ACTIVITY →
The material below contains a line with "739 402 762>" and a line with "628 621 665>". Copy exactly those two lines and all lines between them.

RECORDS FOR THIS TASK →
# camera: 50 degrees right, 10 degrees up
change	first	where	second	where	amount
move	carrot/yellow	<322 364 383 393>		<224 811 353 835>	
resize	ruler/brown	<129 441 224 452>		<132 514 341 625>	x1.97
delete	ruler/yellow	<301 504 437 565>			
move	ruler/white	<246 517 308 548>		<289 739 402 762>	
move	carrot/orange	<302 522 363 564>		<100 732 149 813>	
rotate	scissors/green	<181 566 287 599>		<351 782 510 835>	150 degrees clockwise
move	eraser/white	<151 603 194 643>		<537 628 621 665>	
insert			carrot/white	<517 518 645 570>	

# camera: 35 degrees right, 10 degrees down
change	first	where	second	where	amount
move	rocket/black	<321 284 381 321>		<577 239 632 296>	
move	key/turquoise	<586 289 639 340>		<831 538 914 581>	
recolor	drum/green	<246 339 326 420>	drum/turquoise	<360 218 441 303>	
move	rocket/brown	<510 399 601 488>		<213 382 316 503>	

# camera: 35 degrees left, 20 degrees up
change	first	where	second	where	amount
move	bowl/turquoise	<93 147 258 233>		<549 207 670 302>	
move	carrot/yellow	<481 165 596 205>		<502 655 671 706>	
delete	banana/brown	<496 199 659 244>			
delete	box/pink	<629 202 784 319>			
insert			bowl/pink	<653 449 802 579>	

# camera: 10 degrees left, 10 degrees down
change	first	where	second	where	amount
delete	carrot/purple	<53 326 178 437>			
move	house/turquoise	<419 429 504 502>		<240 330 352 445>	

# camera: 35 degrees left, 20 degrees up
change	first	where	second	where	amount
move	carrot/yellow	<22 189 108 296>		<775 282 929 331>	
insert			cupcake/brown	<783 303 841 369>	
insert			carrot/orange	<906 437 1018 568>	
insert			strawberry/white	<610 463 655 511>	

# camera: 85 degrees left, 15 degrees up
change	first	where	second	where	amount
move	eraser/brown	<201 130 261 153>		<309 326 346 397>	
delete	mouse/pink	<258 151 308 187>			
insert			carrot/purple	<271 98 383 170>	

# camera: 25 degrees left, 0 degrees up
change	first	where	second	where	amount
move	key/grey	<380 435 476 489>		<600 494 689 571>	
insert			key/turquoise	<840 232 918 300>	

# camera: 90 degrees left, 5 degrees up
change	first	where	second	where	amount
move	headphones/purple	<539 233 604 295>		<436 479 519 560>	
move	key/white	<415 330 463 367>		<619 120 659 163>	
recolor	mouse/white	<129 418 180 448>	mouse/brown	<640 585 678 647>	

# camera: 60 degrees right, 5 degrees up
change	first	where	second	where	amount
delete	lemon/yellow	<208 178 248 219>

SOLUTION TO THIS PROBLEM →
move	ruler/white	<246 517 308 548>		<289 739 402 762>	
move	carrot/orange	<302 522 363 564>		<100 732 149 813>	
rotate	scissors/green	<181 566 287 599>		<351 782 510 835>	150 degrees clockwise
move	eraser/white	<151 603 194 643>		<537 628 621 665>	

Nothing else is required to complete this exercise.